(Object matching data)
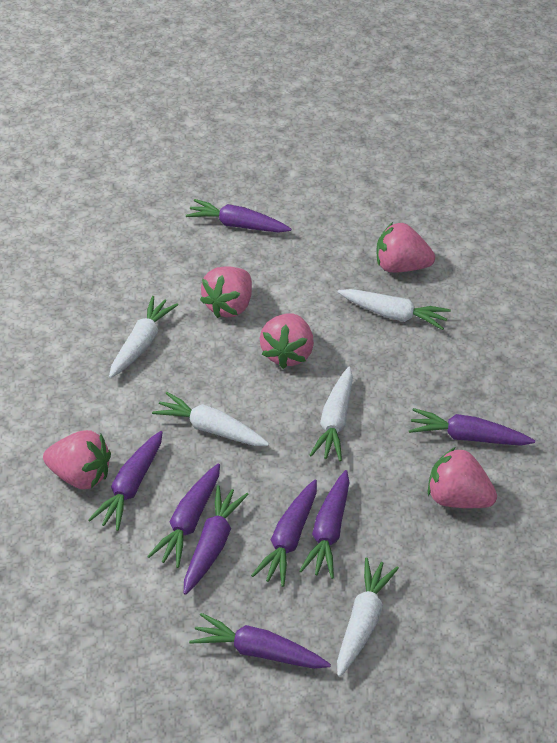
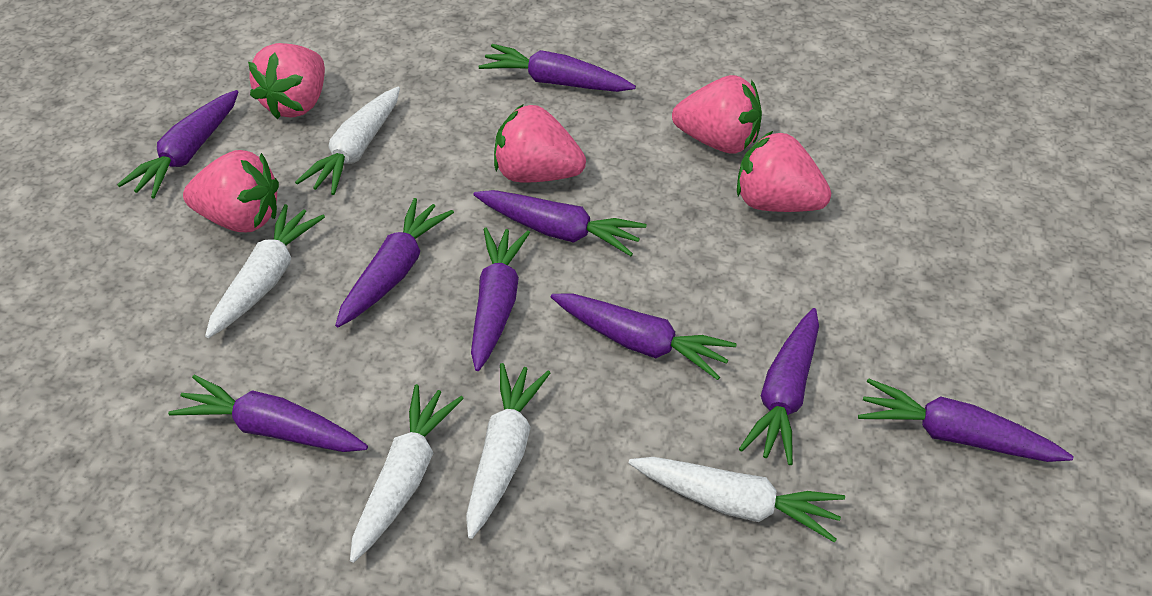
purple carrot: 8 -> 9

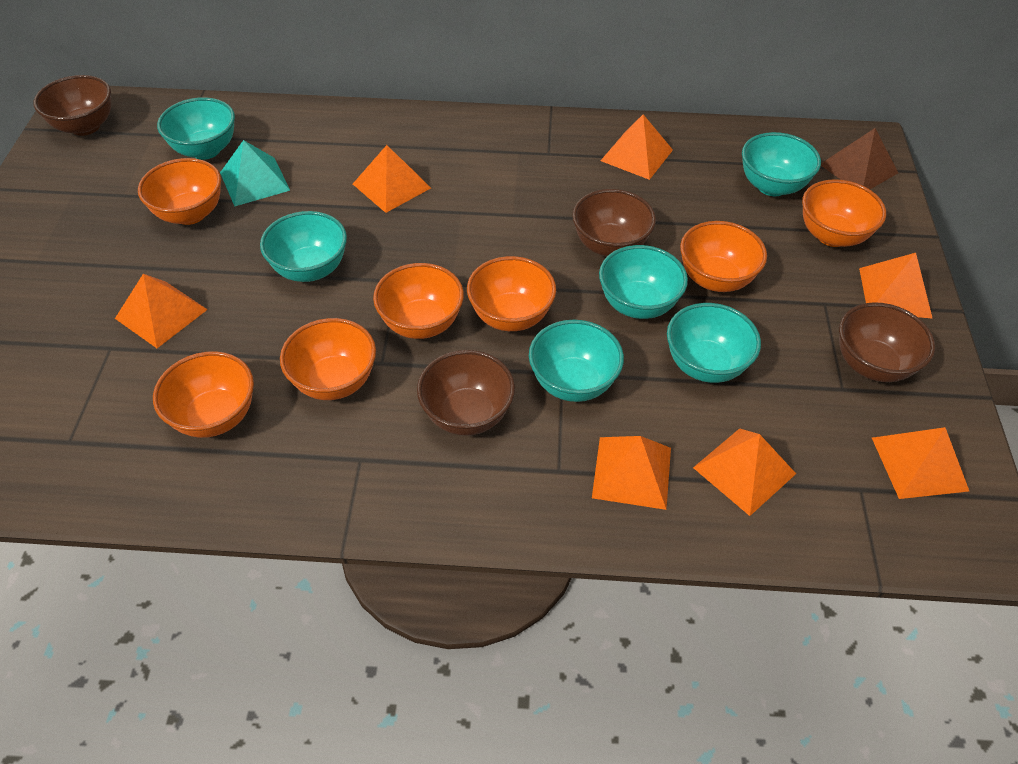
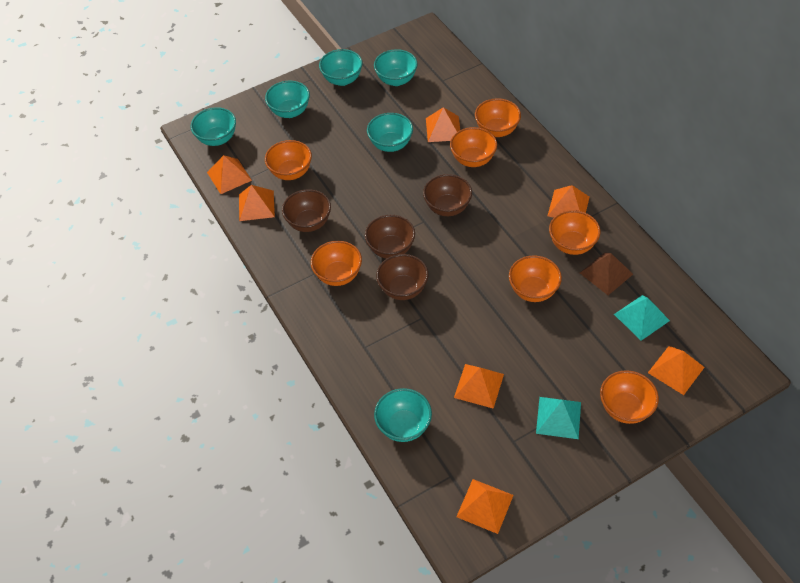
turquoise pyramid: 1 -> 2

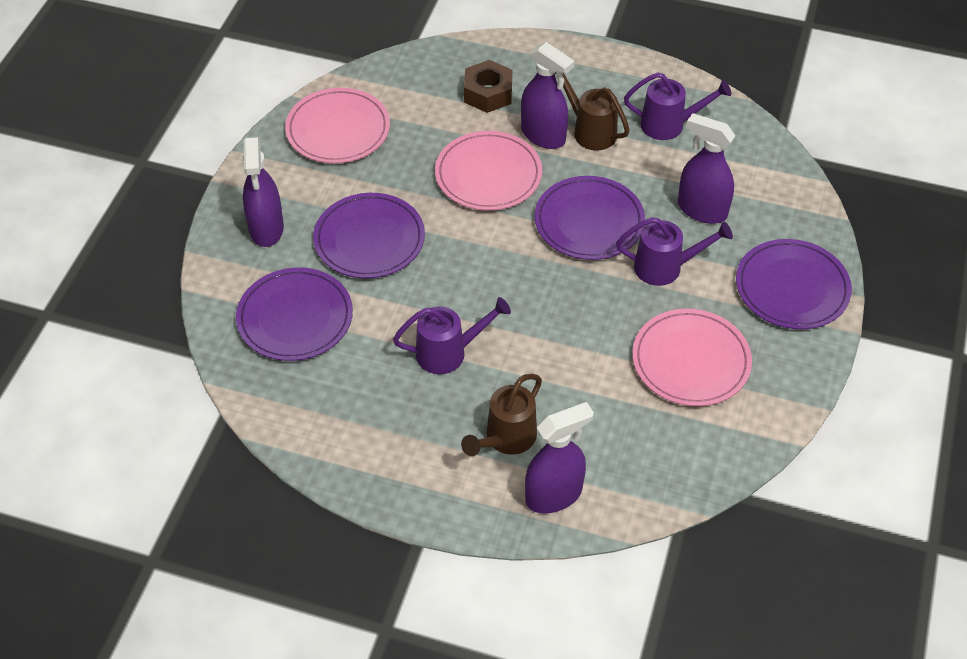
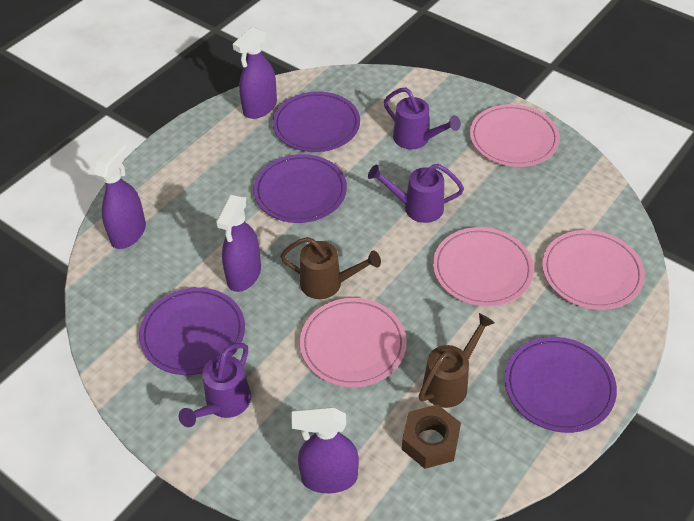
pink plate: 3 -> 4

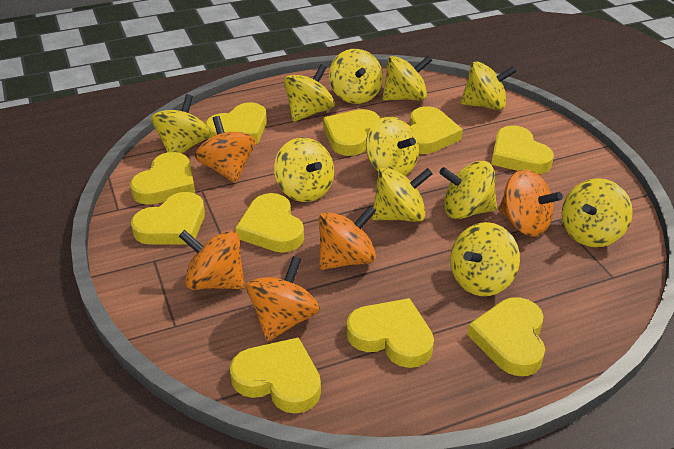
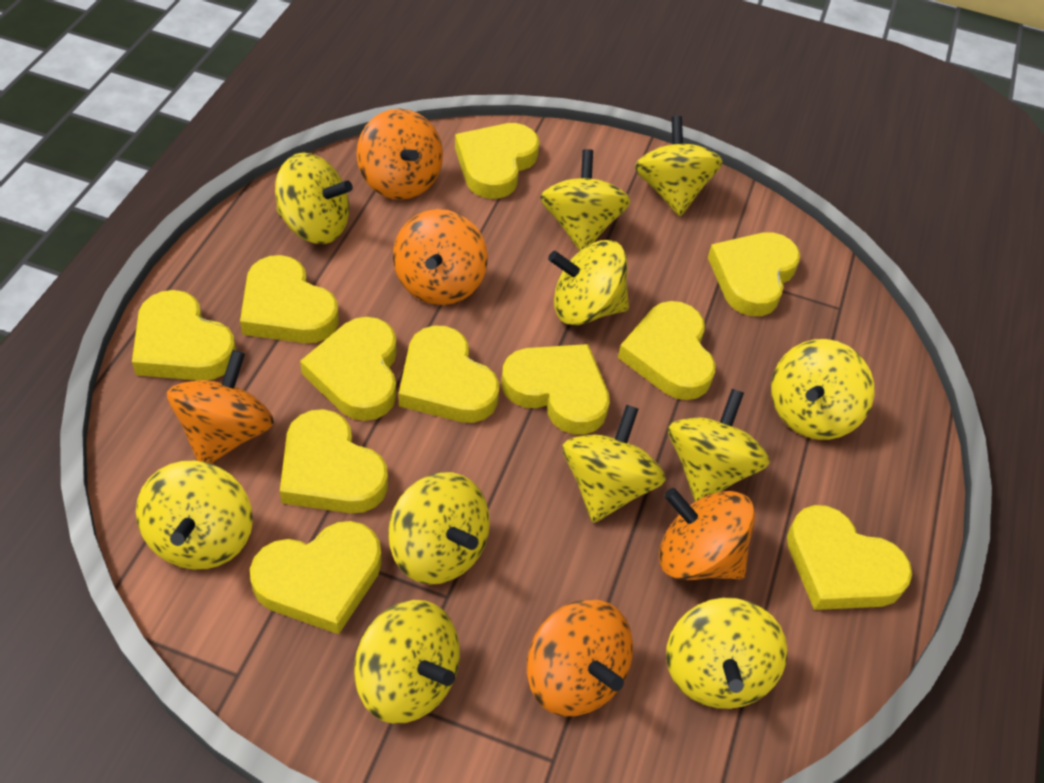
yellow heart: 10 -> 11

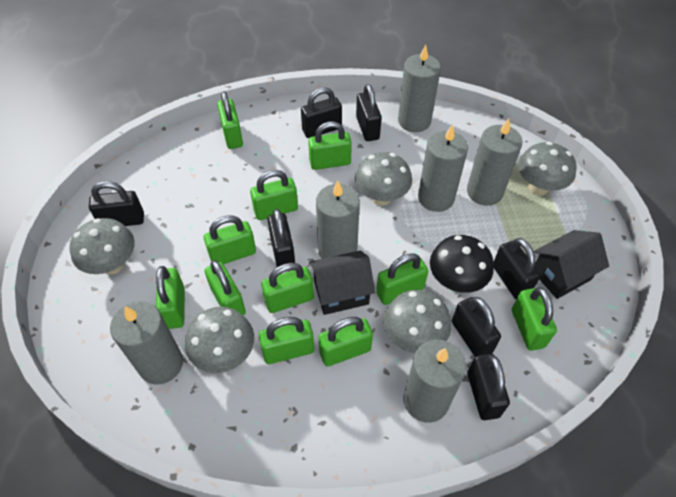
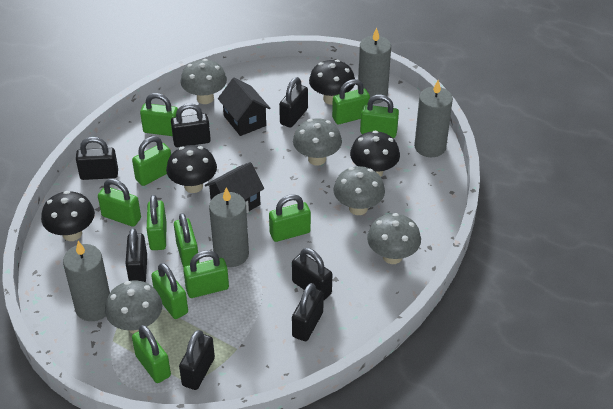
black mushroom: 1 -> 4
grey candle: 6 -> 4

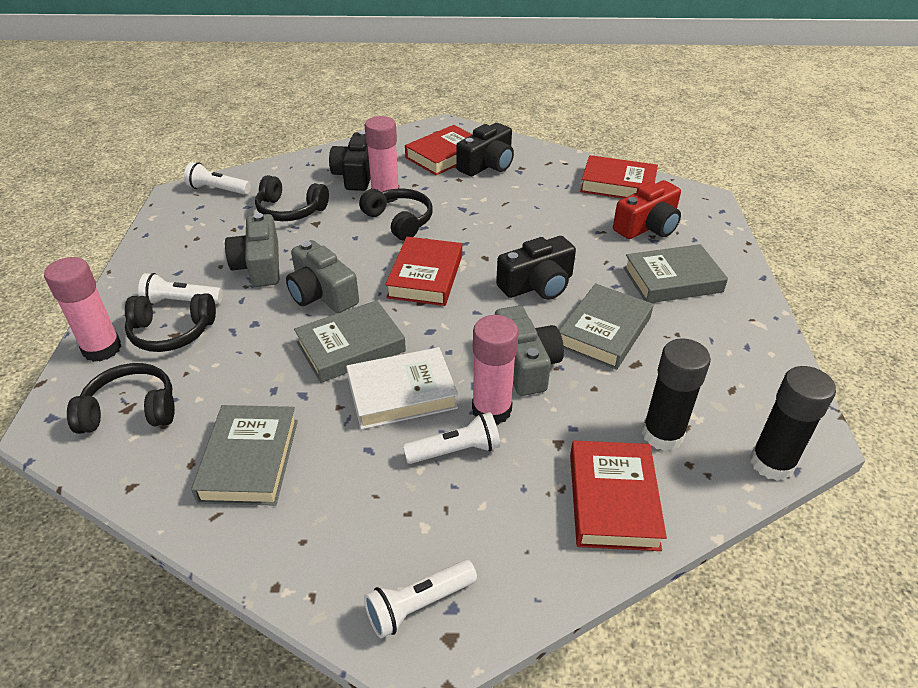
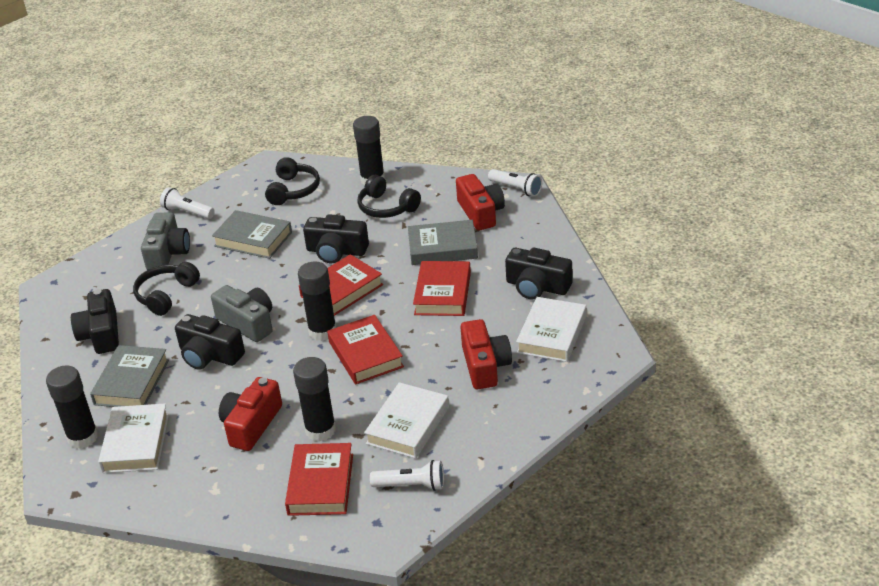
black camera: 3 -> 4
black glue stick: 2 -> 4
black headphones: 4 -> 3
grey book: 4 -> 3
grey camera: 3 -> 2
pink glue stick: 3 -> 0
red camera: 1 -> 3
white book: 1 -> 3
white flashlight: 4 -> 3

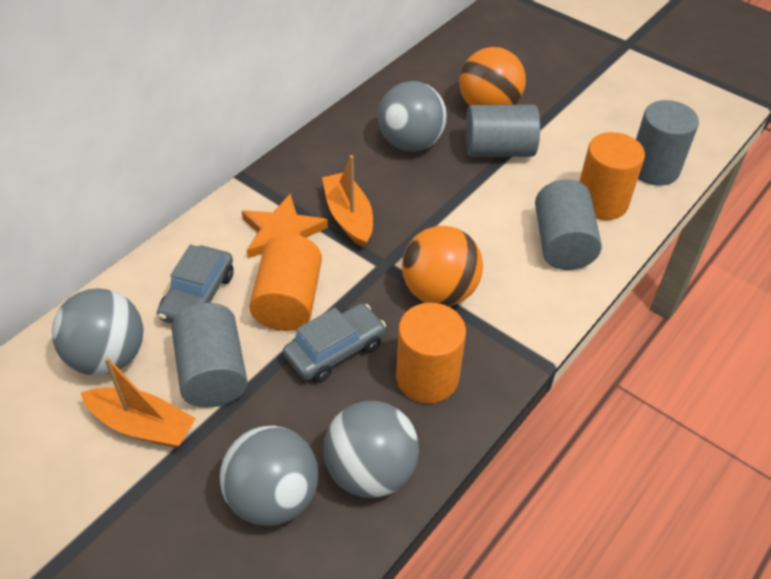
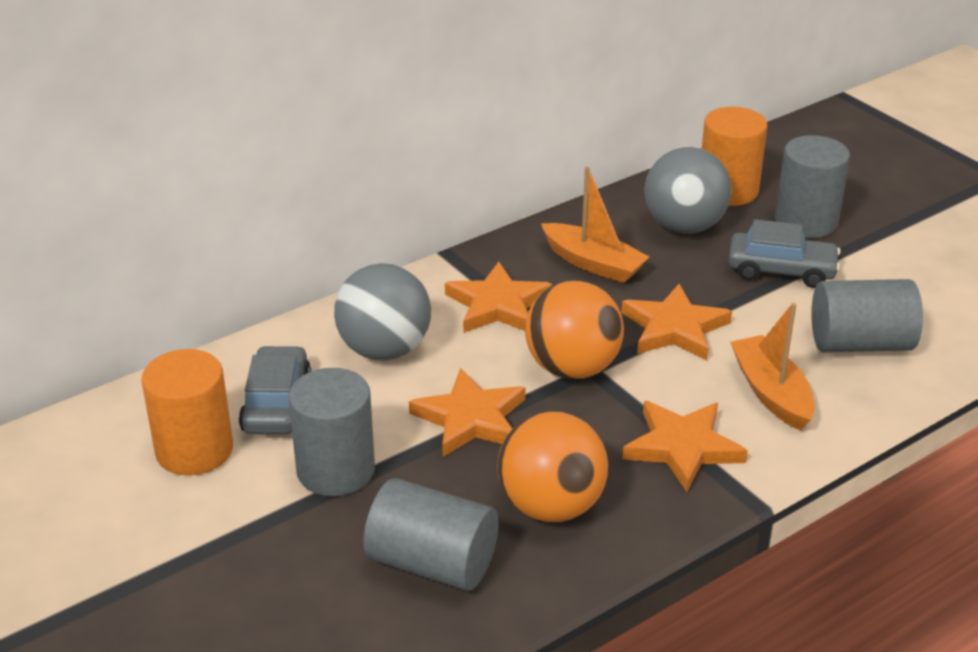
grey ball: 4 -> 2
orange cylinder: 3 -> 2
orange star: 1 -> 4

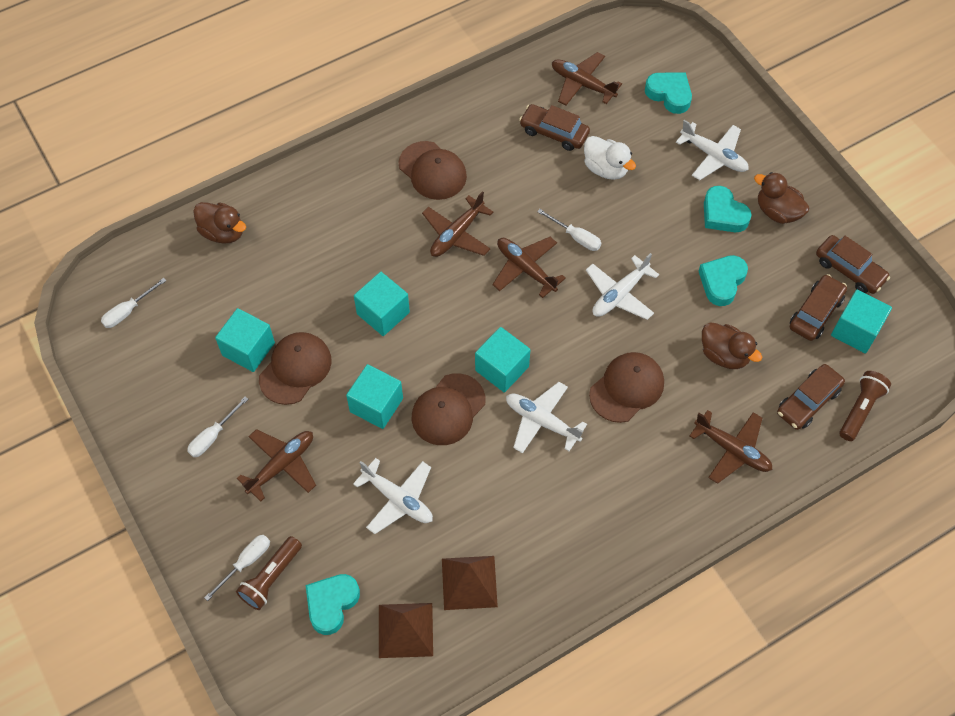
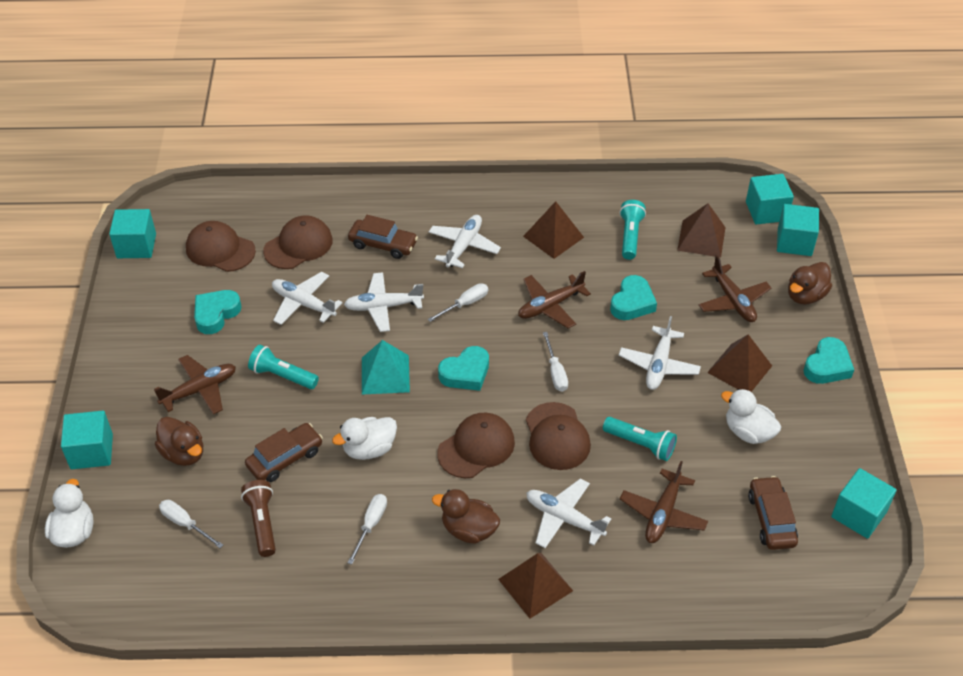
brown car: 4 -> 3
brown flashlight: 2 -> 1
brown plane: 5 -> 4
brown pyramid: 2 -> 4
turquoise flashlight: 0 -> 3
turquoise pyramid: 0 -> 1
white duck: 1 -> 3
white plane: 4 -> 5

* Assignment: Give back all of the entries above exactly, with the pictures excluded.

* Solution below:
purple carrot: 8 -> 9

turquoise pyramid: 1 -> 2

pink plate: 3 -> 4

yellow heart: 10 -> 11

black mushroom: 1 -> 4
grey candle: 6 -> 4

black camera: 3 -> 4
black glue stick: 2 -> 4
black headphones: 4 -> 3
grey book: 4 -> 3
grey camera: 3 -> 2
pink glue stick: 3 -> 0
red camera: 1 -> 3
white book: 1 -> 3
white flashlight: 4 -> 3

grey ball: 4 -> 2
orange cylinder: 3 -> 2
orange star: 1 -> 4

brown car: 4 -> 3
brown flashlight: 2 -> 1
brown plane: 5 -> 4
brown pyramid: 2 -> 4
turquoise flashlight: 0 -> 3
turquoise pyramid: 0 -> 1
white duck: 1 -> 3
white plane: 4 -> 5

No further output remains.